Exercise aim:
Nothing but a number is expected: the count of lines in the data below that include "yellow".

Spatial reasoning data
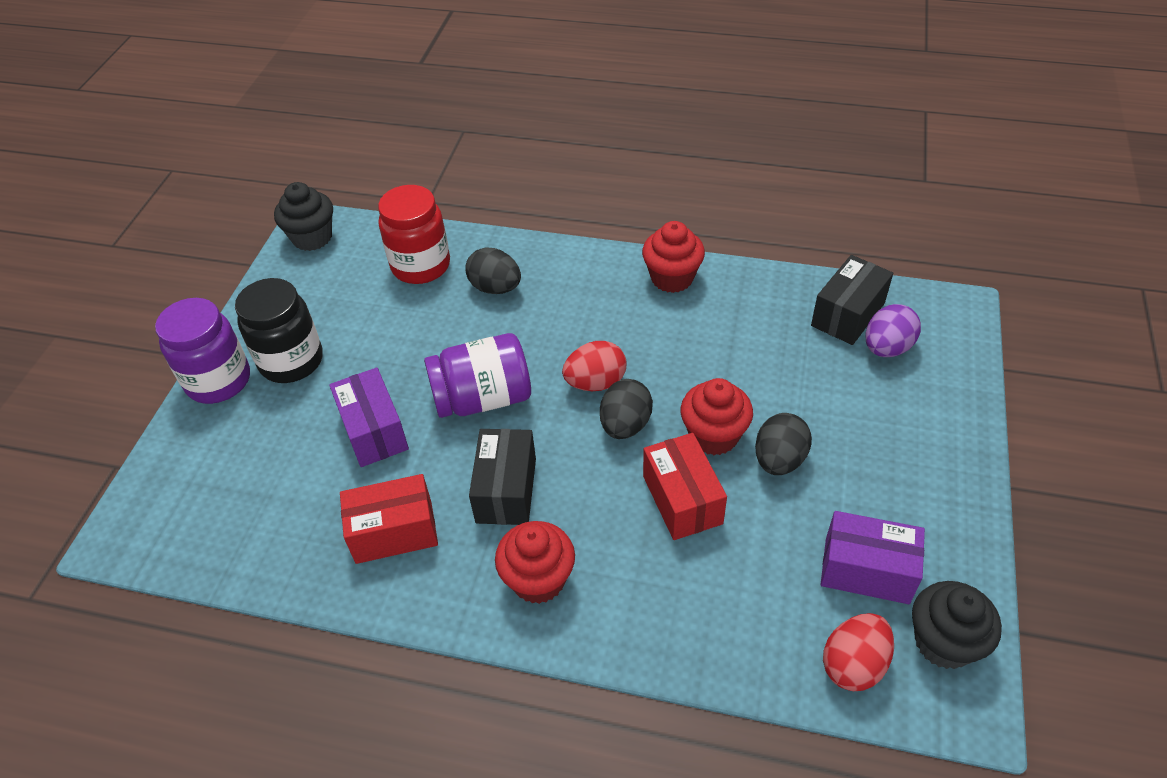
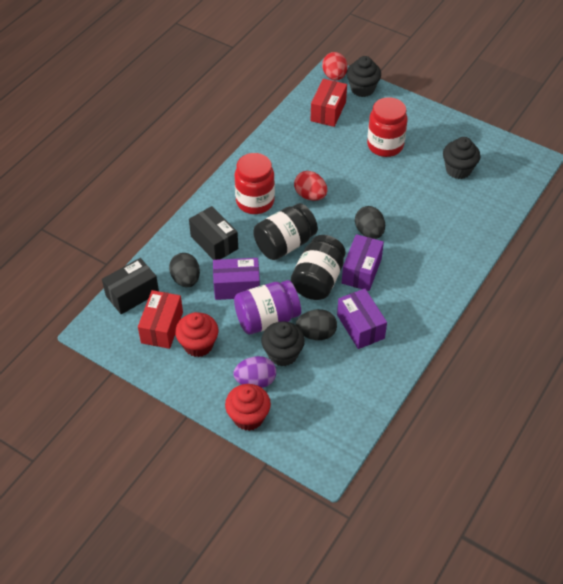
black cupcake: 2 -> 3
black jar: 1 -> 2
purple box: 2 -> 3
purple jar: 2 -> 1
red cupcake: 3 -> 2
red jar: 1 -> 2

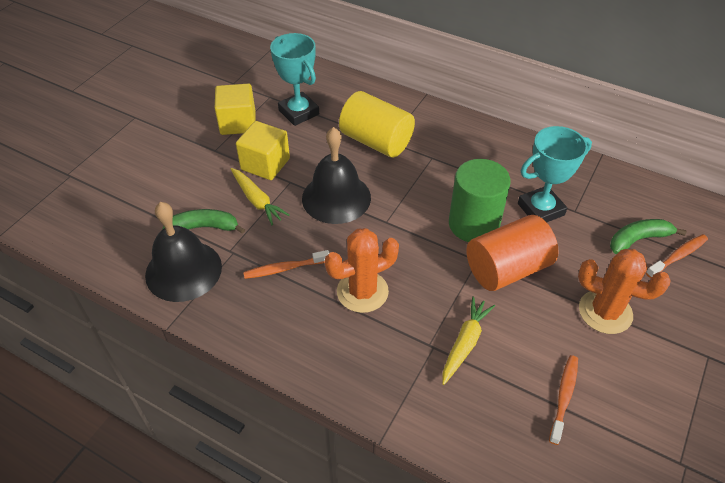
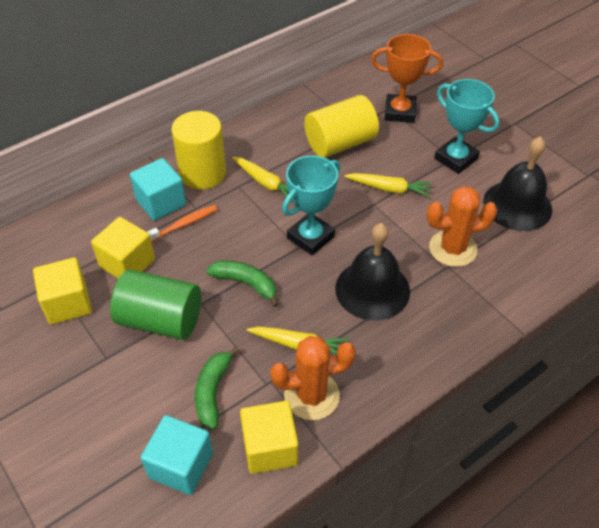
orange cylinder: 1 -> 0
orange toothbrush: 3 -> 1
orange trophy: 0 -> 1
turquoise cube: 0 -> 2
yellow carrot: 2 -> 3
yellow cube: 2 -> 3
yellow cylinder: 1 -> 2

Response below:
3